Brief. All of the records must come back exactly. Please repeat them in full.

The records.
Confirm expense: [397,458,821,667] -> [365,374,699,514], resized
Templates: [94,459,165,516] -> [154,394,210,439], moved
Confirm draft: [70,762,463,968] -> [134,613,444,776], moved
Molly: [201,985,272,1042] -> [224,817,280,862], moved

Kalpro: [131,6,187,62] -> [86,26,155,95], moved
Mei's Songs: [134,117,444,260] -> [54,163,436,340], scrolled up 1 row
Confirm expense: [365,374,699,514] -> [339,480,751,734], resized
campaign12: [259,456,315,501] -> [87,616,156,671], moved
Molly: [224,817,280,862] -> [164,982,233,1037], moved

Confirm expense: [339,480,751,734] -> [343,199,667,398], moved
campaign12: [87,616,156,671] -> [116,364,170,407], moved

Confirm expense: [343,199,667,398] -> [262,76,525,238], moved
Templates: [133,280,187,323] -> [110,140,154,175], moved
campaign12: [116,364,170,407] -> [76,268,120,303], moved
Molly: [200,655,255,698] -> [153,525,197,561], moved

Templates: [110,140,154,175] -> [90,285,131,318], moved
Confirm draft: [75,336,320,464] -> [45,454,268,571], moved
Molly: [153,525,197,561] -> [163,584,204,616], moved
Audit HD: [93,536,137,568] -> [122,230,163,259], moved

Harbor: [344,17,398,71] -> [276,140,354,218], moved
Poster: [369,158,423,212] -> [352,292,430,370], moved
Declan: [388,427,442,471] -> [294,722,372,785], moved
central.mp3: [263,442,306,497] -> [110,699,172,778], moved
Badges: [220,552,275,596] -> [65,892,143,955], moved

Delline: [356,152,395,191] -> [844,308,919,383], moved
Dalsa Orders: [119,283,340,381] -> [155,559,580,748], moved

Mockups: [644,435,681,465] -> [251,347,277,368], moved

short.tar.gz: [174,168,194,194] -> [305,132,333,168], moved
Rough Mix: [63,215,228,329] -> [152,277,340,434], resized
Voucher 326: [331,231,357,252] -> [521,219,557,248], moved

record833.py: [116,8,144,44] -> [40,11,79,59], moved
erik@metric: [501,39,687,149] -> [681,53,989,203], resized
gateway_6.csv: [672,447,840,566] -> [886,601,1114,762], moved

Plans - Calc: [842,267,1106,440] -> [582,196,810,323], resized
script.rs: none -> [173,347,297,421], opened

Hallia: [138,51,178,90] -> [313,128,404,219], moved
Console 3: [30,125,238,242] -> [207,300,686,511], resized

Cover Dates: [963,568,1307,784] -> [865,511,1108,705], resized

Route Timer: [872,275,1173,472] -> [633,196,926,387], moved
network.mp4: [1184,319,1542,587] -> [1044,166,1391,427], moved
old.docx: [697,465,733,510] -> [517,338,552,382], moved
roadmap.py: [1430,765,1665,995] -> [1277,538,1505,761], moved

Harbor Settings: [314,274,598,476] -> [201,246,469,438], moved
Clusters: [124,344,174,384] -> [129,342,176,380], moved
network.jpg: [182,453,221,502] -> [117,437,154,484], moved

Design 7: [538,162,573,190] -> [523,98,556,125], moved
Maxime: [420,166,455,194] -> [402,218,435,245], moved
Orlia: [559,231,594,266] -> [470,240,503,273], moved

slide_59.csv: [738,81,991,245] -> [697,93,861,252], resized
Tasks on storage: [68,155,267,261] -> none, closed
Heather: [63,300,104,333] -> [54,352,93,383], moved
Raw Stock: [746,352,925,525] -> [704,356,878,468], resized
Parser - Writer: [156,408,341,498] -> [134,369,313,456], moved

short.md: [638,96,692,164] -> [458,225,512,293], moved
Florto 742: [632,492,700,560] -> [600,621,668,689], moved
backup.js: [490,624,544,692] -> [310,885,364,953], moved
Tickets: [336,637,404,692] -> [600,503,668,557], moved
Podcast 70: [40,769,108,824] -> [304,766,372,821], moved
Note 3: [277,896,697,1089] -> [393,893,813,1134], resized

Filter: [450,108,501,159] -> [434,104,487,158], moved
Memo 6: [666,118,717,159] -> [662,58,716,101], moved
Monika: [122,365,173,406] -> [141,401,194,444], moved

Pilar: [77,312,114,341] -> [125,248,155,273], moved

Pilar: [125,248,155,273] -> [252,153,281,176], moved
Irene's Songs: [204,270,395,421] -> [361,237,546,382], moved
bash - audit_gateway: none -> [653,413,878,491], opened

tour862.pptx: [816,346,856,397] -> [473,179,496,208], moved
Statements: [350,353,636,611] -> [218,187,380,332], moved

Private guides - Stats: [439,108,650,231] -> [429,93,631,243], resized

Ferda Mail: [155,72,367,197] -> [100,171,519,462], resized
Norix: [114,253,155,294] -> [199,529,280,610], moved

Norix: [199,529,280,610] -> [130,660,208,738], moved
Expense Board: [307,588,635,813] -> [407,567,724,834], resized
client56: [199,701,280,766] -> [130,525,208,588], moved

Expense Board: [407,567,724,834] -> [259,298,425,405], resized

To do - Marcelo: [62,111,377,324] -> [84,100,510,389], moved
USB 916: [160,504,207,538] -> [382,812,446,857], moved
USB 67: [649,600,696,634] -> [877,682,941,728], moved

Written answer.
Confirm expense: [397,458,821,667] -> [365,374,699,514], resized
Templates: [94,459,165,516] -> [154,394,210,439], moved
Confirm draft: [70,762,463,968] -> [134,613,444,776], moved
Molly: [201,985,272,1042] -> [224,817,280,862], moved

Kalpro: [131,6,187,62] -> [86,26,155,95], moved
Mei's Songs: [134,117,444,260] -> [54,163,436,340], scrolled up 1 row
Confirm expense: [365,374,699,514] -> [339,480,751,734], resized
campaign12: [259,456,315,501] -> [87,616,156,671], moved
Molly: [224,817,280,862] -> [164,982,233,1037], moved

Confirm expense: [339,480,751,734] -> [343,199,667,398], moved
campaign12: [87,616,156,671] -> [116,364,170,407], moved

Confirm expense: [343,199,667,398] -> [262,76,525,238], moved
Templates: [133,280,187,323] -> [110,140,154,175], moved
campaign12: [116,364,170,407] -> [76,268,120,303], moved
Molly: [200,655,255,698] -> [153,525,197,561], moved

Templates: [110,140,154,175] -> [90,285,131,318], moved
Confirm draft: [75,336,320,464] -> [45,454,268,571], moved
Molly: [153,525,197,561] -> [163,584,204,616], moved
Audit HD: [93,536,137,568] -> [122,230,163,259], moved

Harbor: [344,17,398,71] -> [276,140,354,218], moved
Poster: [369,158,423,212] -> [352,292,430,370], moved
Declan: [388,427,442,471] -> [294,722,372,785], moved
central.mp3: [263,442,306,497] -> [110,699,172,778], moved
Badges: [220,552,275,596] -> [65,892,143,955], moved

Delline: [356,152,395,191] -> [844,308,919,383], moved
Dalsa Orders: [119,283,340,381] -> [155,559,580,748], moved

Mockups: [644,435,681,465] -> [251,347,277,368], moved

short.tar.gz: [174,168,194,194] -> [305,132,333,168], moved
Rough Mix: [63,215,228,329] -> [152,277,340,434], resized
Voucher 326: [331,231,357,252] -> [521,219,557,248], moved

record833.py: [116,8,144,44] -> [40,11,79,59], moved
erik@metric: [501,39,687,149] -> [681,53,989,203], resized
gateway_6.csv: [672,447,840,566] -> [886,601,1114,762], moved

Plans - Calc: [842,267,1106,440] -> [582,196,810,323], resized
script.rs: none -> [173,347,297,421], opened

Hallia: [138,51,178,90] -> [313,128,404,219], moved
Console 3: [30,125,238,242] -> [207,300,686,511], resized

Cover Dates: [963,568,1307,784] -> [865,511,1108,705], resized

Route Timer: [872,275,1173,472] -> [633,196,926,387], moved
network.mp4: [1184,319,1542,587] -> [1044,166,1391,427], moved
old.docx: [697,465,733,510] -> [517,338,552,382], moved
roadmap.py: [1430,765,1665,995] -> [1277,538,1505,761], moved

Harbor Settings: [314,274,598,476] -> [201,246,469,438], moved
Clusters: [124,344,174,384] -> [129,342,176,380], moved
network.jpg: [182,453,221,502] -> [117,437,154,484], moved

Design 7: [538,162,573,190] -> [523,98,556,125], moved
Maxime: [420,166,455,194] -> [402,218,435,245], moved
Orlia: [559,231,594,266] -> [470,240,503,273], moved

slide_59.csv: [738,81,991,245] -> [697,93,861,252], resized
Tasks on storage: [68,155,267,261] -> none, closed
Heather: [63,300,104,333] -> [54,352,93,383], moved
Raw Stock: [746,352,925,525] -> [704,356,878,468], resized
Parser - Writer: [156,408,341,498] -> [134,369,313,456], moved

short.md: [638,96,692,164] -> [458,225,512,293], moved
Florto 742: [632,492,700,560] -> [600,621,668,689], moved
backup.js: [490,624,544,692] -> [310,885,364,953], moved
Tickets: [336,637,404,692] -> [600,503,668,557], moved
Podcast 70: [40,769,108,824] -> [304,766,372,821], moved
Note 3: [277,896,697,1089] -> [393,893,813,1134], resized

Filter: [450,108,501,159] -> [434,104,487,158], moved
Memo 6: [666,118,717,159] -> [662,58,716,101], moved
Monika: [122,365,173,406] -> [141,401,194,444], moved

Pilar: [77,312,114,341] -> [125,248,155,273], moved

Pilar: [125,248,155,273] -> [252,153,281,176], moved
Irene's Songs: [204,270,395,421] -> [361,237,546,382], moved
bash - audit_gateway: none -> [653,413,878,491], opened

tour862.pptx: [816,346,856,397] -> [473,179,496,208], moved
Statements: [350,353,636,611] -> [218,187,380,332], moved

Private guides - Stats: [439,108,650,231] -> [429,93,631,243], resized

Ferda Mail: [155,72,367,197] -> [100,171,519,462], resized
Norix: [114,253,155,294] -> [199,529,280,610], moved

Norix: [199,529,280,610] -> [130,660,208,738], moved
Expense Board: [307,588,635,813] -> [407,567,724,834], resized
client56: [199,701,280,766] -> [130,525,208,588], moved

Expense Board: [407,567,724,834] -> [259,298,425,405], resized

To do - Marcelo: [62,111,377,324] -> [84,100,510,389], moved
USB 916: [160,504,207,538] -> [382,812,446,857], moved
USB 67: [649,600,696,634] -> [877,682,941,728], moved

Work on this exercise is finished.